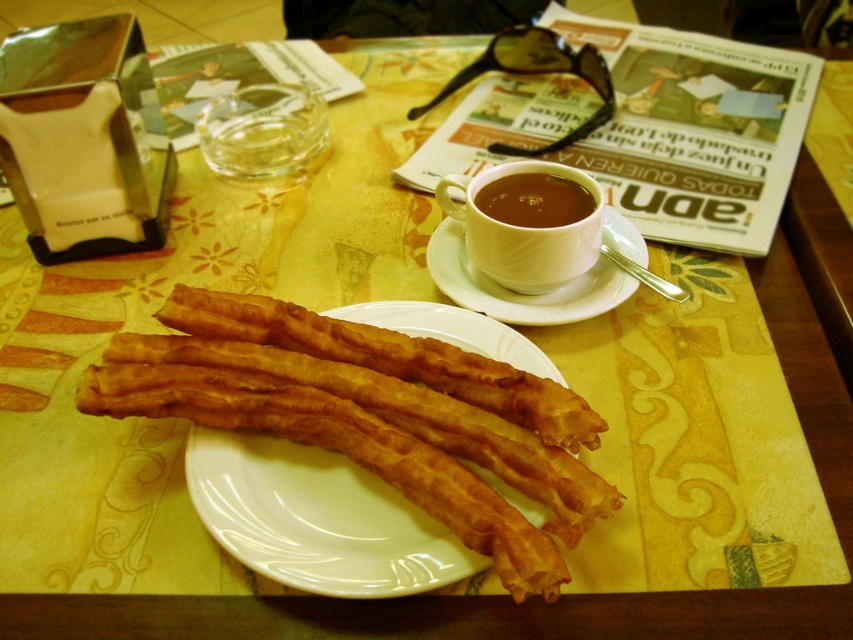
Question: Which object is closer to the camera taking this photo?

Choices:
 (A) matte ceramic plate at center
 (B) white ceramic cup at upper center
 (C) white ceramic saucer at upper center
 (D) brown matte cup at upper center

Answer: (A)

Question: Is white ceramic cup at upper center wider than white ceramic saucer at upper center?

Choices:
 (A) yes
 (B) no

Answer: (B)

Question: Does matte ceramic plate at center have a smaller size compared to white ceramic cup at upper center?

Choices:
 (A) yes
 (B) no

Answer: (B)

Question: Based on their relative distances, which object is farther from the brown matte cup at upper center?

Choices:
 (A) white ceramic cup at upper center
 (B) white ceramic saucer at upper center
 (C) matte ceramic plate at center

Answer: (C)

Question: Estimate the real-world distances between objects in this image. Which object is closer to the white ceramic saucer at upper center?

Choices:
 (A) brown matte cup at upper center
 (B) matte ceramic plate at center
 (C) white ceramic cup at upper center

Answer: (C)

Question: Is white ceramic cup at upper center below brown matte cup at upper center?

Choices:
 (A) yes
 (B) no

Answer: (A)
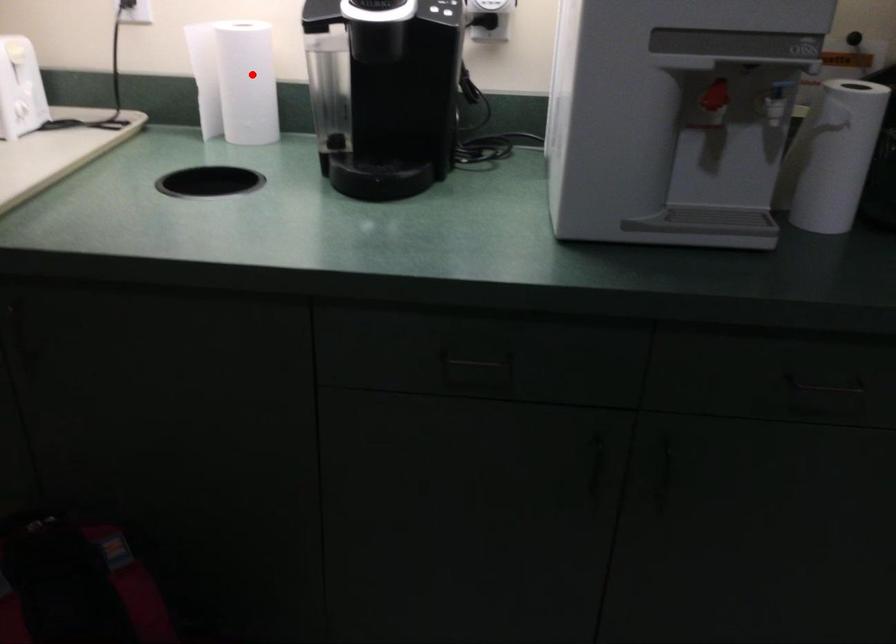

• _WHAT YOU NEED TO DO_
Change "saucer" to "dish" in the stretch from the start of the items through the line containing "Question: Is white ceramic cup at upper center wider", leaving everything else as it is. Give only those lines, without the pictures.

• _FINISHED TASK_
Question: Which object is closer to the camera taking this photo?

Choices:
 (A) matte ceramic plate at center
 (B) white ceramic cup at upper center
 (C) white ceramic dish at upper center
 (D) brown matte cup at upper center

Answer: (A)

Question: Is white ceramic cup at upper center wider than white ceramic dish at upper center?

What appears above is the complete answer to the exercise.